## WHAT THIS TASK INVOLVES
Only the lines from the one with "(415, 169) = (186, 469): white" to the end of the records are wanted, each repeated exactly, both ends included.

■ ■ ■ ■ ■

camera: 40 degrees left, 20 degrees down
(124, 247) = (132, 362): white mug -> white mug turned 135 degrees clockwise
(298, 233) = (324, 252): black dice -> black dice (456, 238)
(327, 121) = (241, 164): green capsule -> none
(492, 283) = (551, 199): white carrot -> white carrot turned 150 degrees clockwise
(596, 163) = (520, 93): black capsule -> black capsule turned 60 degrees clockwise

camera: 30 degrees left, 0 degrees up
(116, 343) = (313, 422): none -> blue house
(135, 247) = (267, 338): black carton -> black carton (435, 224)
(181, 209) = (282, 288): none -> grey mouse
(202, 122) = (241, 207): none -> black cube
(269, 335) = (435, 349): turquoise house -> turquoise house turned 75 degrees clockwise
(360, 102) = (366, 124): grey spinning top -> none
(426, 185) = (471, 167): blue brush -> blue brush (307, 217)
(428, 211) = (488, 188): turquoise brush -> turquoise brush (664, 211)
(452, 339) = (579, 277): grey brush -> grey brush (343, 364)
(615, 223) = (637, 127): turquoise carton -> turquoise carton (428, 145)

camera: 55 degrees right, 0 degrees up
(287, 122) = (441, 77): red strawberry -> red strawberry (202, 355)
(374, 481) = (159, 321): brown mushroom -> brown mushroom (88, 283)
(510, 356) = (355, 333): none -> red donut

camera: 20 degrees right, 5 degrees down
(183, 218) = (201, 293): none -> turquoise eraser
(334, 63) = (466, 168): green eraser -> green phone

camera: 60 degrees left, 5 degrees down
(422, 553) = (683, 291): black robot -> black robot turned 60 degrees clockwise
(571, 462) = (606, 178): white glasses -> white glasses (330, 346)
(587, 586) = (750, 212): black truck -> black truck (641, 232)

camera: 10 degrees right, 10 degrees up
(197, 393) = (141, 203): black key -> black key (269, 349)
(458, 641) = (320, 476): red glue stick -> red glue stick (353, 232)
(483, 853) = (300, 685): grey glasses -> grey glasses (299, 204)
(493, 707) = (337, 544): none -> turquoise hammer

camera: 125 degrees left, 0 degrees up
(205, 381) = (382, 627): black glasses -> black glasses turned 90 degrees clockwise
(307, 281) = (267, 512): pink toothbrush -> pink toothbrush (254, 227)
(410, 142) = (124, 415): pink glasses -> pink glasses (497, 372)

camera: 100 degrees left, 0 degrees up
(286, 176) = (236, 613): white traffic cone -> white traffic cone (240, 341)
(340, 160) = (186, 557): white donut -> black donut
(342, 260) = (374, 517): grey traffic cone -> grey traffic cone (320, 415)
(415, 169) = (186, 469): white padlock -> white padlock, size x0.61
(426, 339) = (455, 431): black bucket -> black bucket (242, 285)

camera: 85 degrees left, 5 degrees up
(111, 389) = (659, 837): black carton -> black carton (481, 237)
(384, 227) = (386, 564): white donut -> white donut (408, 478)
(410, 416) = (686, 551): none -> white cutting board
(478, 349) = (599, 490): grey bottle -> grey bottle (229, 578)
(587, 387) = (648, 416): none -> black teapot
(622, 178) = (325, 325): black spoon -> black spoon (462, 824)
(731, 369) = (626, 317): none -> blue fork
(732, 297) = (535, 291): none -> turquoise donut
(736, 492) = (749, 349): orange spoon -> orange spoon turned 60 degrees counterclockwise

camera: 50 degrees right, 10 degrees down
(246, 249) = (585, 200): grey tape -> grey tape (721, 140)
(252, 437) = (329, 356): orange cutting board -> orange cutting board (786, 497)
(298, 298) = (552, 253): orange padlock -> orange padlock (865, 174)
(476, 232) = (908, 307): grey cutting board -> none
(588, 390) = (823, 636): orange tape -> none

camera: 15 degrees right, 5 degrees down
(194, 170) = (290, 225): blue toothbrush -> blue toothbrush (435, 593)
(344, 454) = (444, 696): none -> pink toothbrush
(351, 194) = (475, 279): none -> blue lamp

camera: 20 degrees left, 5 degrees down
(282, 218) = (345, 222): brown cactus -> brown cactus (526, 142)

■ ■ ■ ■ ■

## SOLUTION FOR THIS EXERCISE
(415, 169) = (186, 469): white padlock -> white padlock, size x0.61
(426, 339) = (455, 431): black bucket -> black bucket (242, 285)

camera: 85 degrees left, 5 degrees up
(111, 389) = (659, 837): black carton -> black carton (481, 237)
(384, 227) = (386, 564): white donut -> white donut (408, 478)
(410, 416) = (686, 551): none -> white cutting board
(478, 349) = (599, 490): grey bottle -> grey bottle (229, 578)
(587, 387) = (648, 416): none -> black teapot
(622, 178) = (325, 325): black spoon -> black spoon (462, 824)
(731, 369) = (626, 317): none -> blue fork
(732, 297) = (535, 291): none -> turquoise donut
(736, 492) = (749, 349): orange spoon -> orange spoon turned 60 degrees counterclockwise

camera: 50 degrees right, 10 degrees down
(246, 249) = (585, 200): grey tape -> grey tape (721, 140)
(252, 437) = (329, 356): orange cutting board -> orange cutting board (786, 497)
(298, 298) = (552, 253): orange padlock -> orange padlock (865, 174)
(476, 232) = (908, 307): grey cutting board -> none
(588, 390) = (823, 636): orange tape -> none

camera: 15 degrees right, 5 degrees down
(194, 170) = (290, 225): blue toothbrush -> blue toothbrush (435, 593)
(344, 454) = (444, 696): none -> pink toothbrush
(351, 194) = (475, 279): none -> blue lamp

camera: 20 degrees left, 5 degrees down
(282, 218) = (345, 222): brown cactus -> brown cactus (526, 142)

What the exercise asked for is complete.